__Your objective__
Give the entries below again, word for word, and leave out the images.
++++
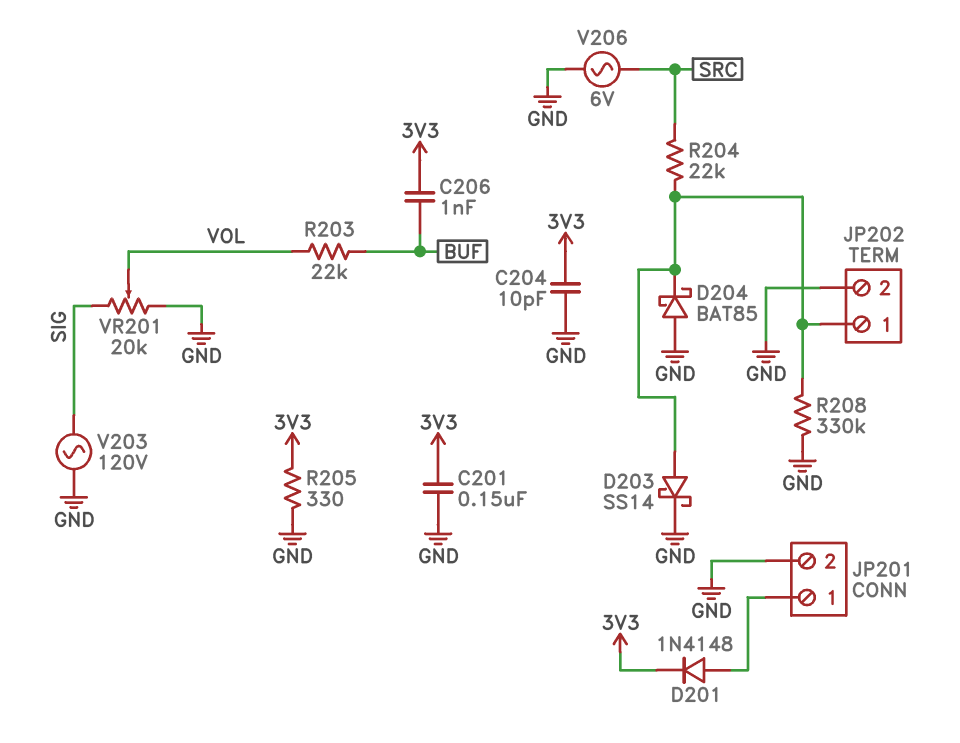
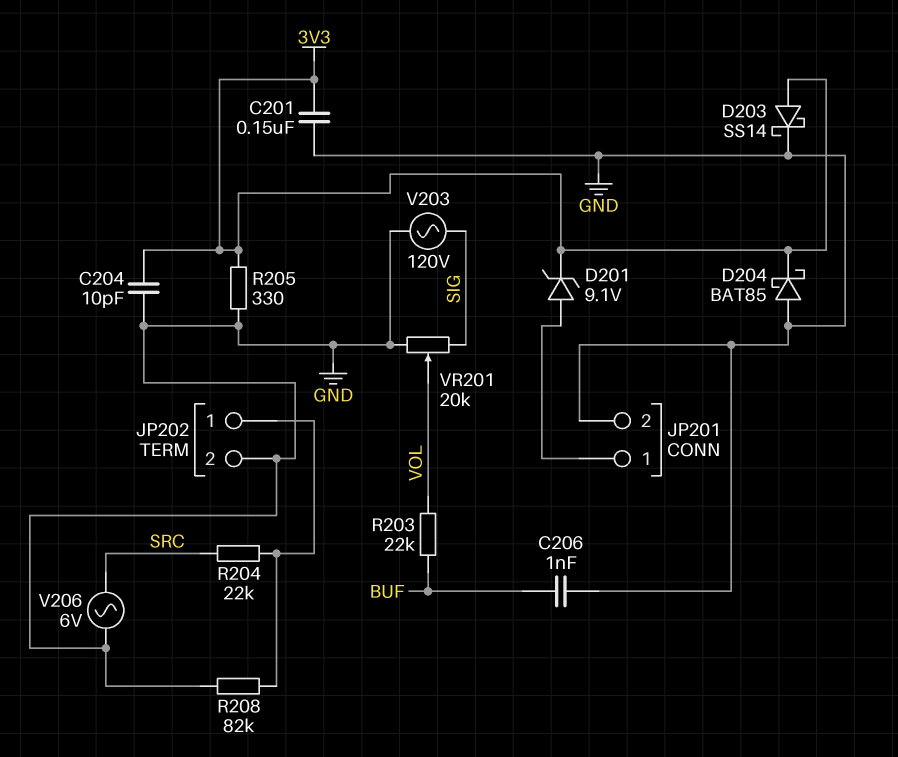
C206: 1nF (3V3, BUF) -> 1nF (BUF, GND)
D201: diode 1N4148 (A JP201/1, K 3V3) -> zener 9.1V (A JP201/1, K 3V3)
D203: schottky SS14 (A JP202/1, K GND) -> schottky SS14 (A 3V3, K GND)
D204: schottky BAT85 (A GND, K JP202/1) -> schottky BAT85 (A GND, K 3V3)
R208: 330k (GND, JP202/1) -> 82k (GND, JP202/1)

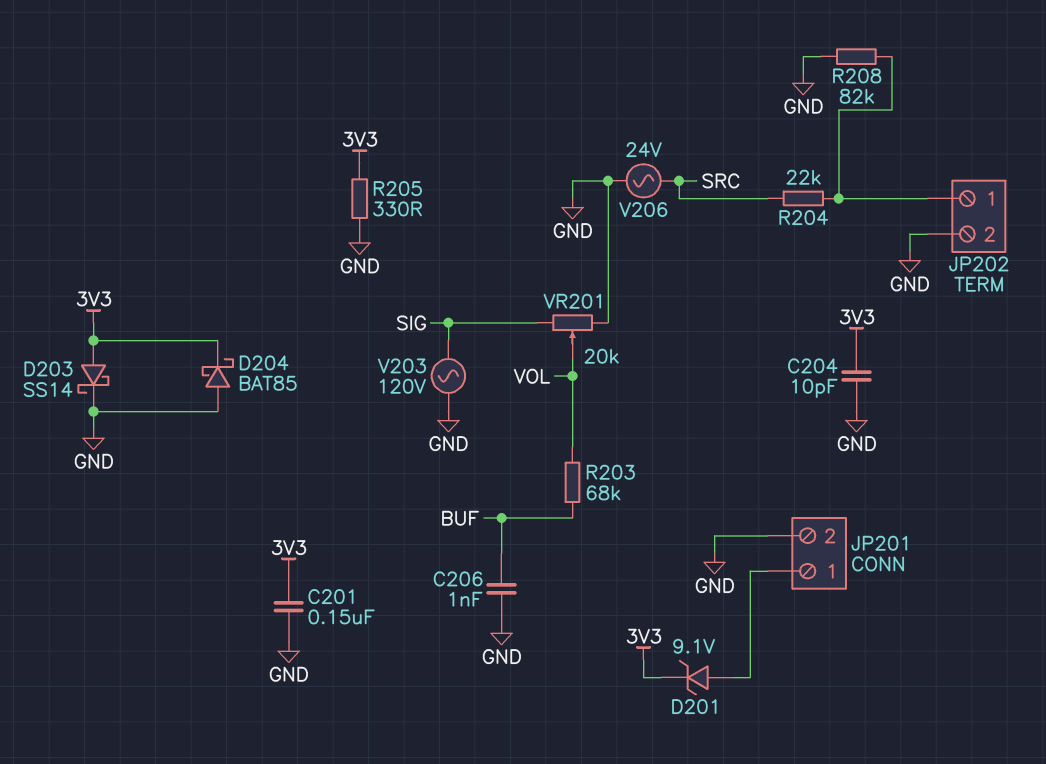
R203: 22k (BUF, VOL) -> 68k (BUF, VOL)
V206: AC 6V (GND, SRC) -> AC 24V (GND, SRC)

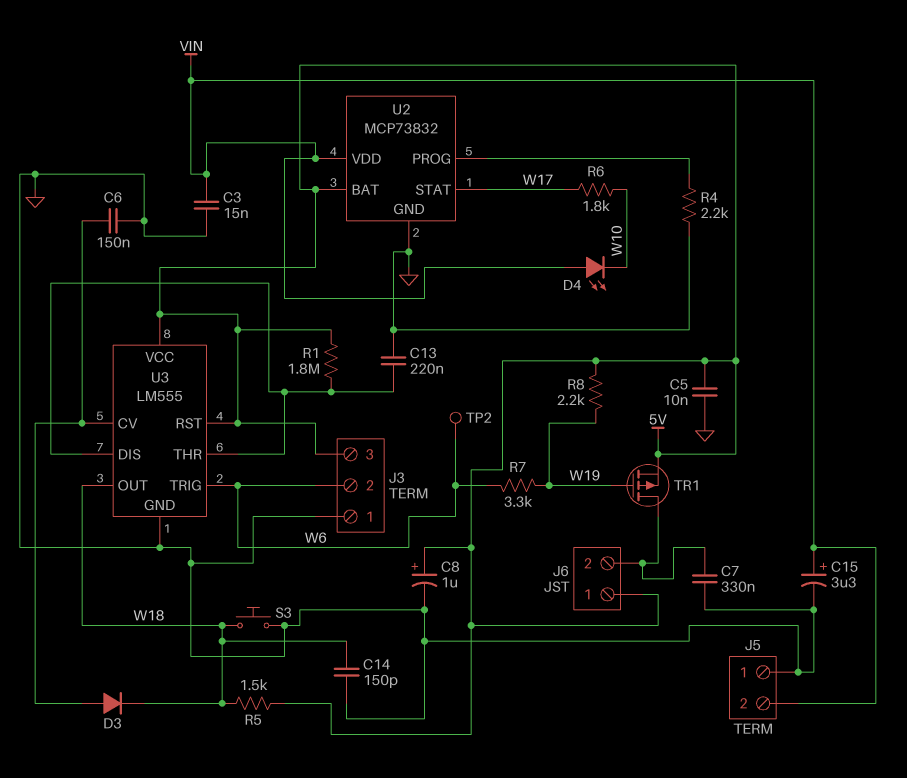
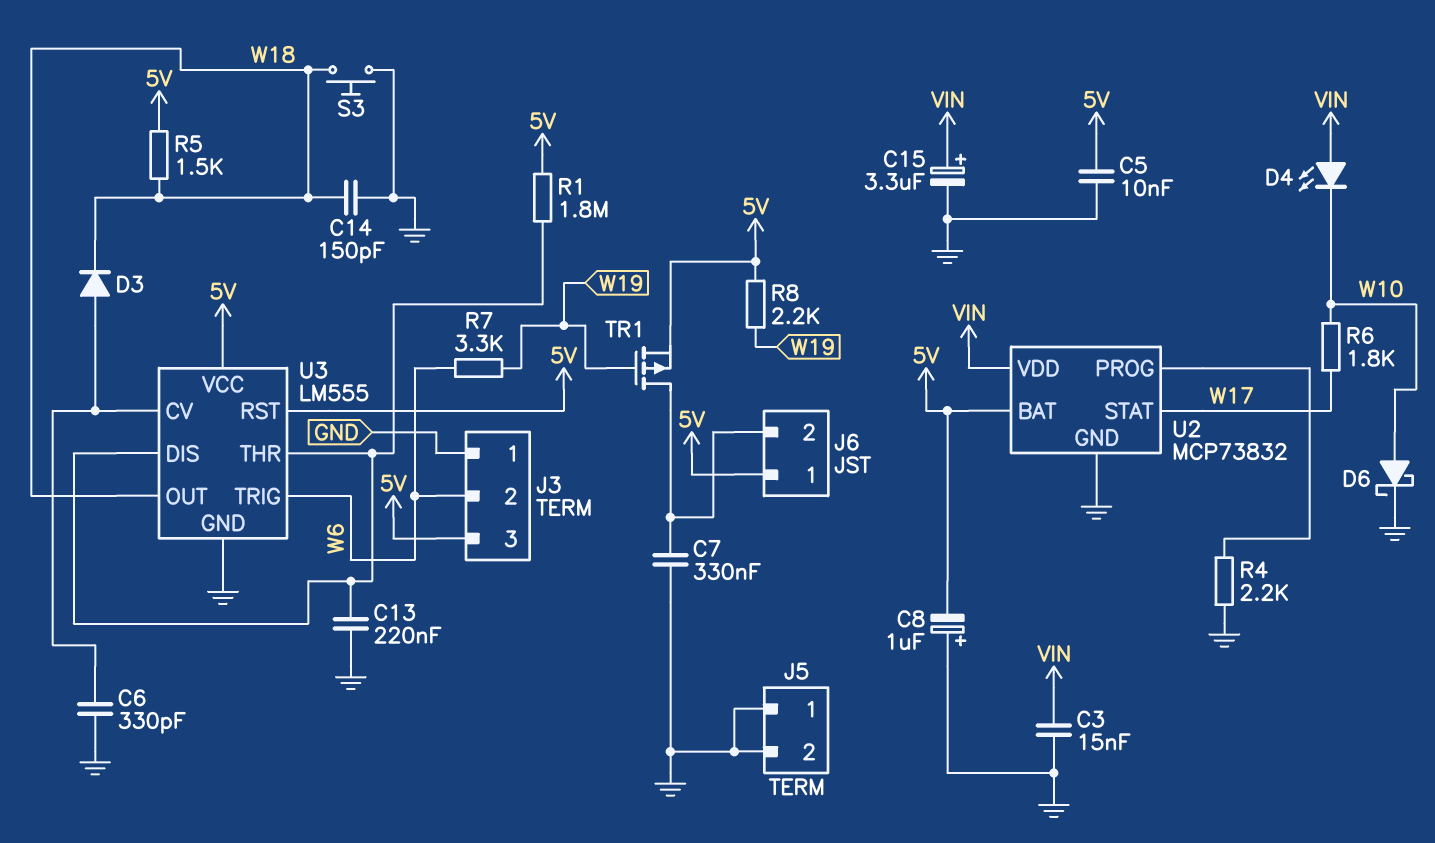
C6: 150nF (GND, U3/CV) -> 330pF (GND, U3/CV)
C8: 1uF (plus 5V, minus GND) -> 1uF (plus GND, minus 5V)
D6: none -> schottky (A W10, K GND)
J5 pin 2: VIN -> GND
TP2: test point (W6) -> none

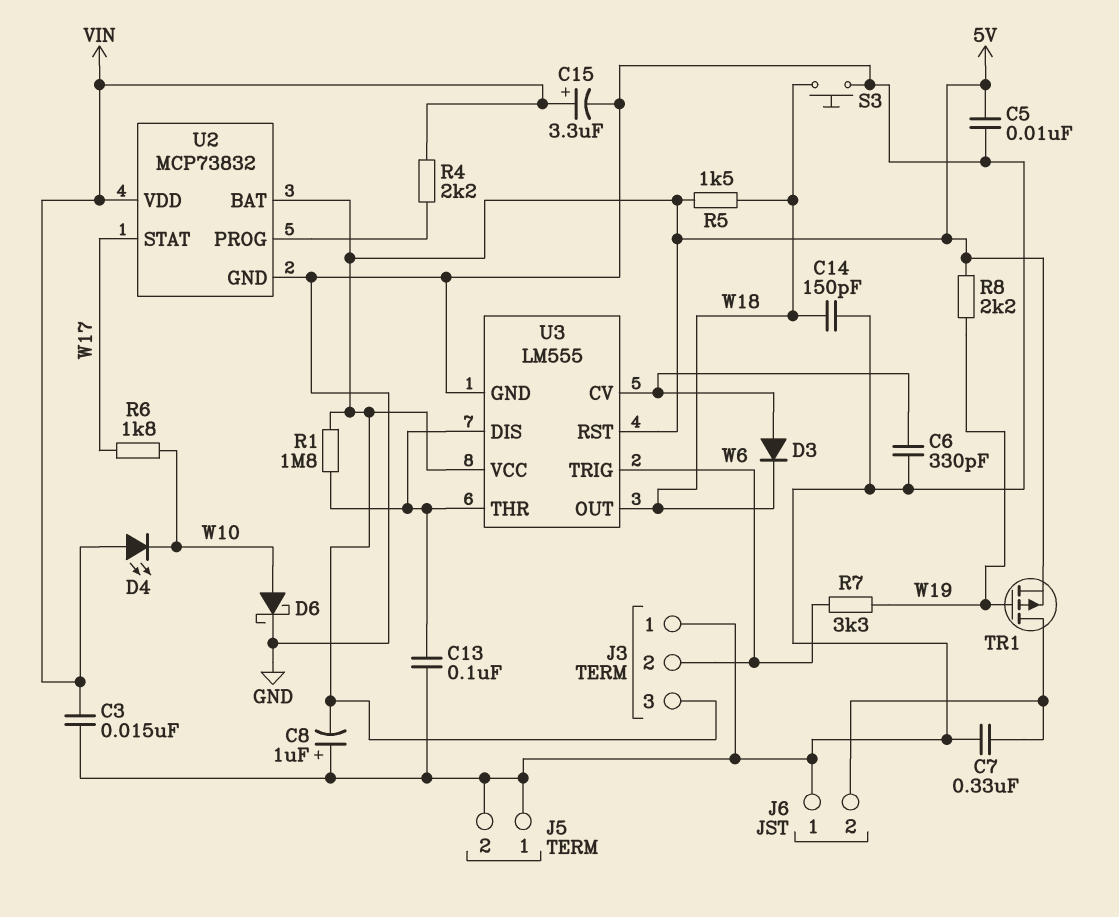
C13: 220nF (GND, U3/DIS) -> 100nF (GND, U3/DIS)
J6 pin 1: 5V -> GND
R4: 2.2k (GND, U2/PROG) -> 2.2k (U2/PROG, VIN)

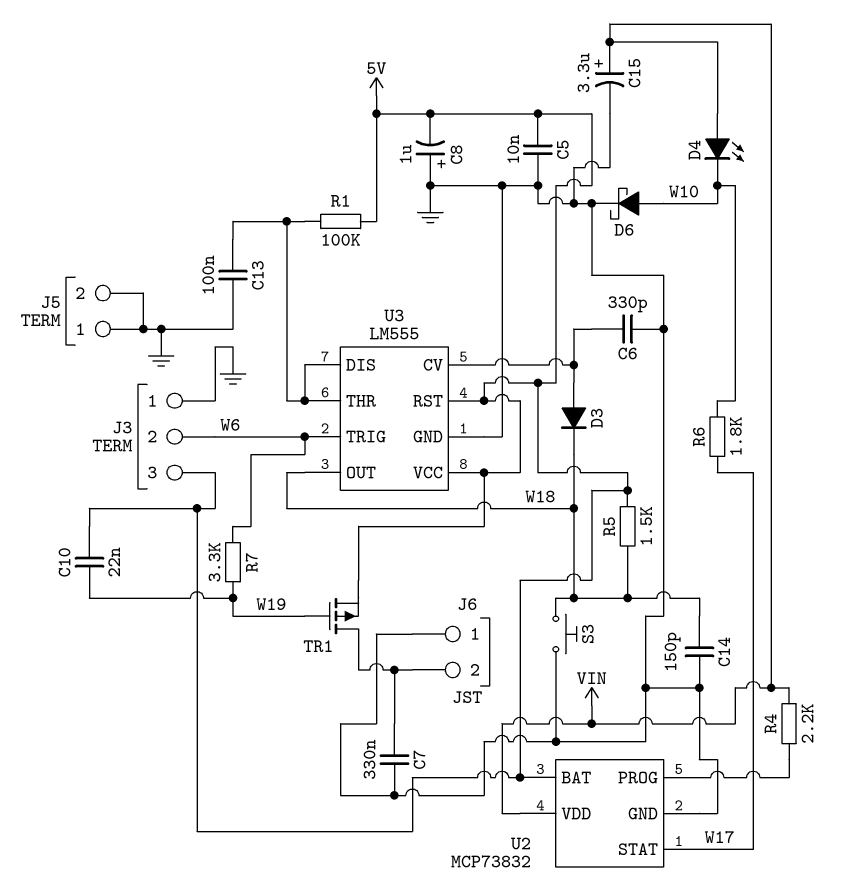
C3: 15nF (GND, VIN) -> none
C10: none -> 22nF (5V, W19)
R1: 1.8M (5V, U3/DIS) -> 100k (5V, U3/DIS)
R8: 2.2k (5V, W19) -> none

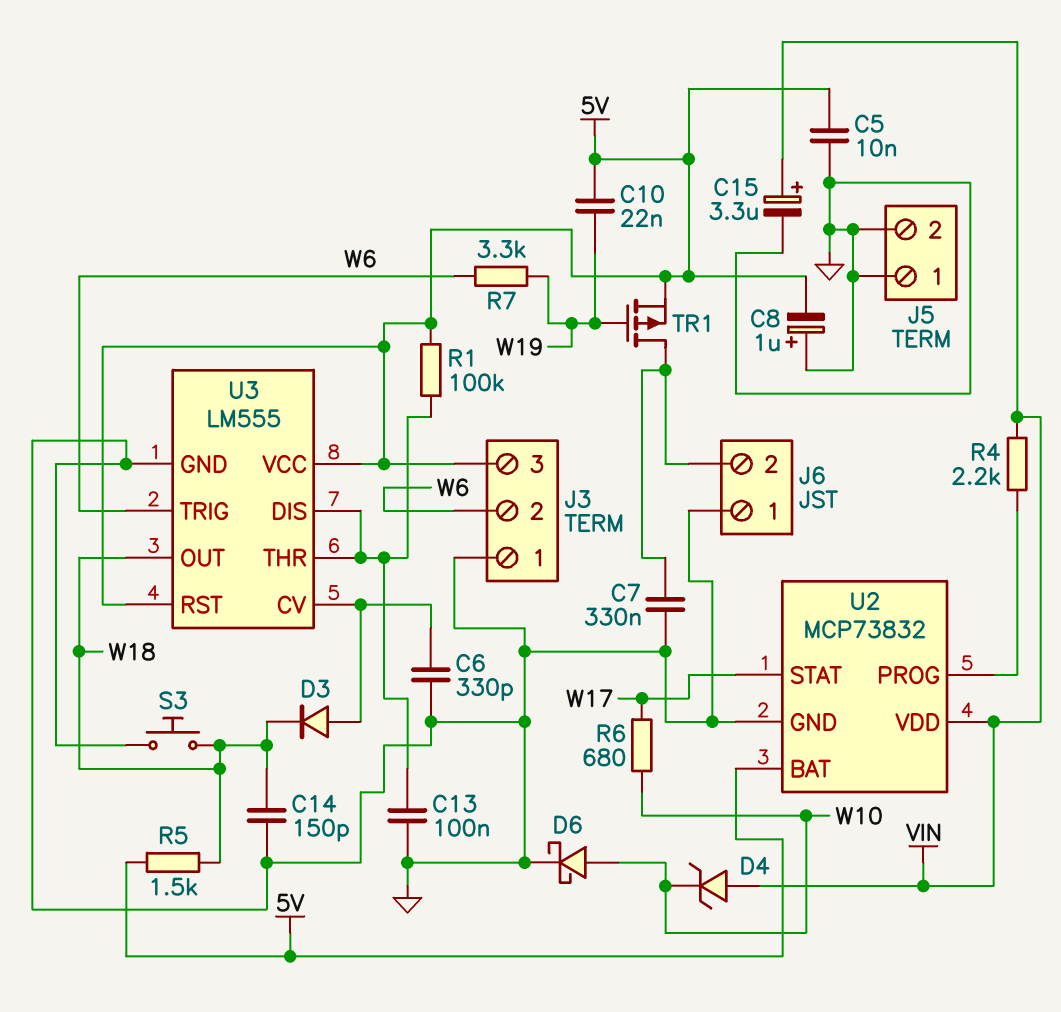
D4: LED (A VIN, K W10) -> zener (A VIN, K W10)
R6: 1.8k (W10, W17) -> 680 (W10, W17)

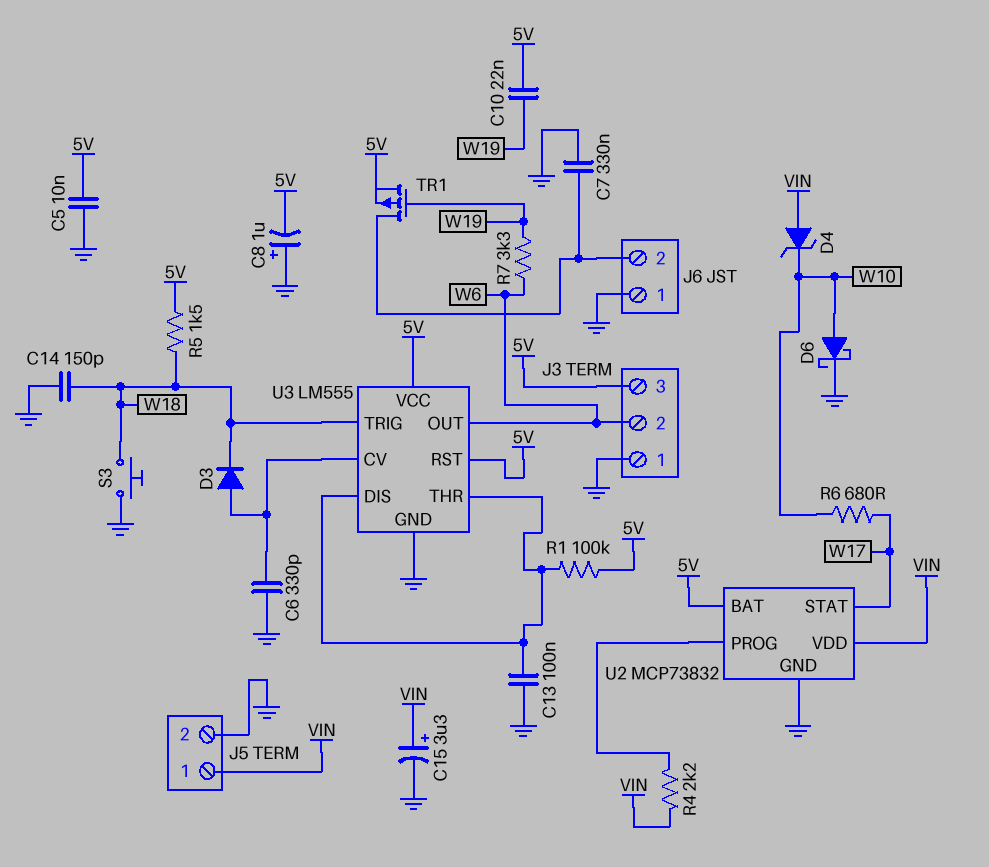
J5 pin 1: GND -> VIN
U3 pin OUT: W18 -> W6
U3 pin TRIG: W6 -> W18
++++
__Answer to the problem__
C206: 1nF (3V3, BUF) -> 1nF (BUF, GND)
D201: diode 1N4148 (A JP201/1, K 3V3) -> zener 9.1V (A JP201/1, K 3V3)
D203: schottky SS14 (A JP202/1, K GND) -> schottky SS14 (A 3V3, K GND)
D204: schottky BAT85 (A GND, K JP202/1) -> schottky BAT85 (A GND, K 3V3)
R208: 330k (GND, JP202/1) -> 82k (GND, JP202/1)

R203: 22k (BUF, VOL) -> 68k (BUF, VOL)
V206: AC 6V (GND, SRC) -> AC 24V (GND, SRC)

C6: 150nF (GND, U3/CV) -> 330pF (GND, U3/CV)
C8: 1uF (plus 5V, minus GND) -> 1uF (plus GND, minus 5V)
D6: none -> schottky (A W10, K GND)
J5 pin 2: VIN -> GND
TP2: test point (W6) -> none

C13: 220nF (GND, U3/DIS) -> 100nF (GND, U3/DIS)
J6 pin 1: 5V -> GND
R4: 2.2k (GND, U2/PROG) -> 2.2k (U2/PROG, VIN)

C3: 15nF (GND, VIN) -> none
C10: none -> 22nF (5V, W19)
R1: 1.8M (5V, U3/DIS) -> 100k (5V, U3/DIS)
R8: 2.2k (5V, W19) -> none

D4: LED (A VIN, K W10) -> zener (A VIN, K W10)
R6: 1.8k (W10, W17) -> 680 (W10, W17)

J5 pin 1: GND -> VIN
U3 pin OUT: W18 -> W6
U3 pin TRIG: W6 -> W18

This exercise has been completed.